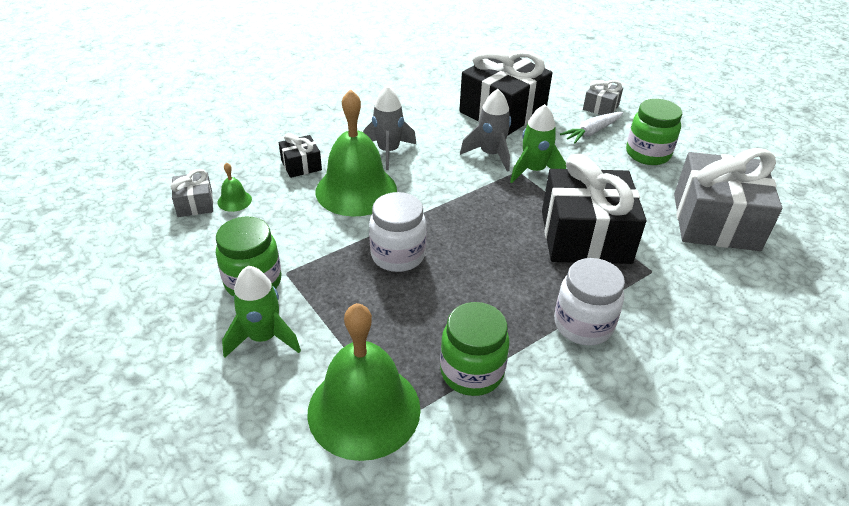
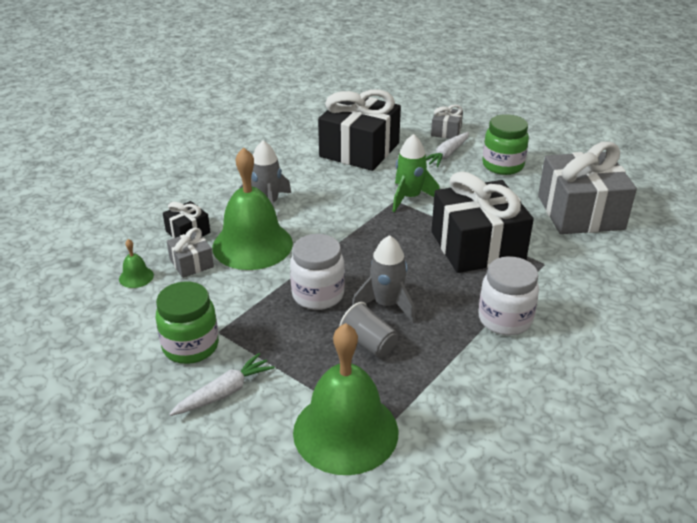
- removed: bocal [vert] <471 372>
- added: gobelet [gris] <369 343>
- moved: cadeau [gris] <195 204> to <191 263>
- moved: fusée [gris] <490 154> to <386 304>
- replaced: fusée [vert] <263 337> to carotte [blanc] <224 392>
+ + +
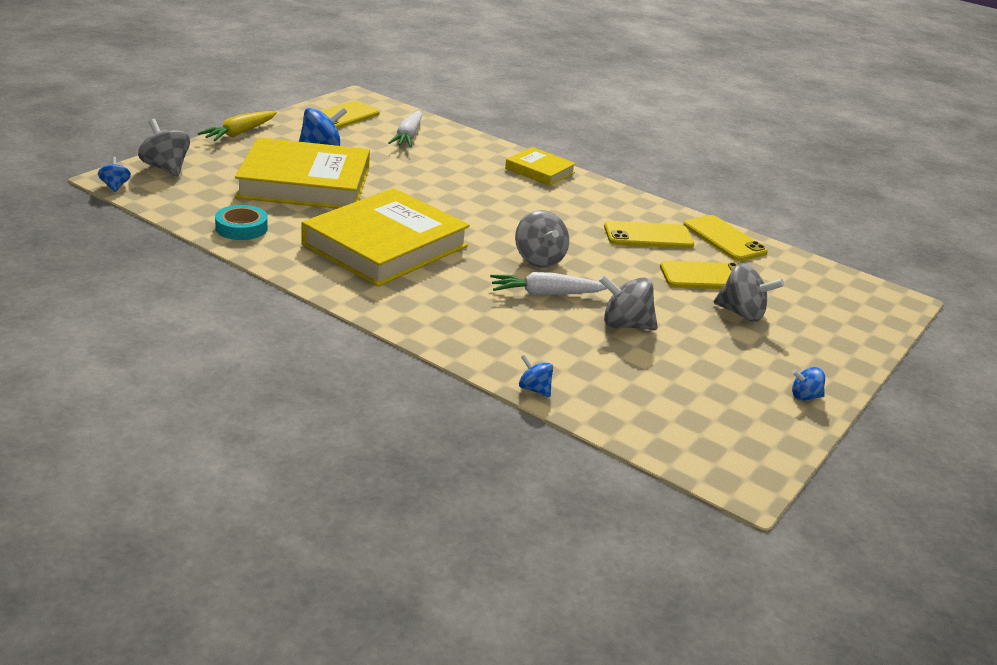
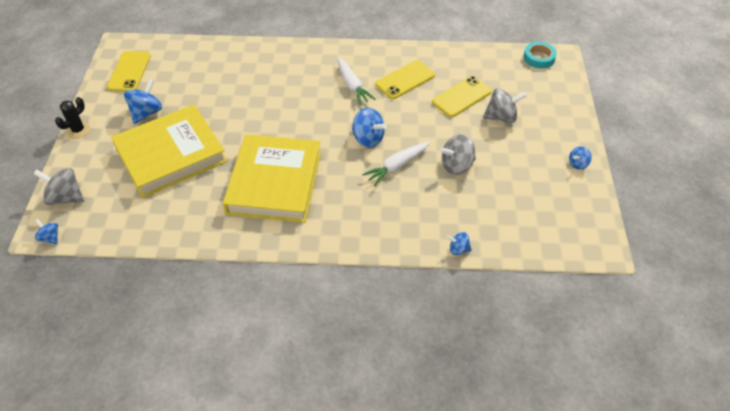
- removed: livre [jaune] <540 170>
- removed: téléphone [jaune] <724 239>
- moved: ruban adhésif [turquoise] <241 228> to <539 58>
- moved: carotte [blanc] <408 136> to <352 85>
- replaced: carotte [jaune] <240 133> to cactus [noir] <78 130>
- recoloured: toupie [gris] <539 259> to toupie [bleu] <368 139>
+ + +
AIM OF THE TASK: Within the records above, count the lines that contain "gris" and give the number with nothing added.

RESPONSE FOR THIS EXERCISE: 4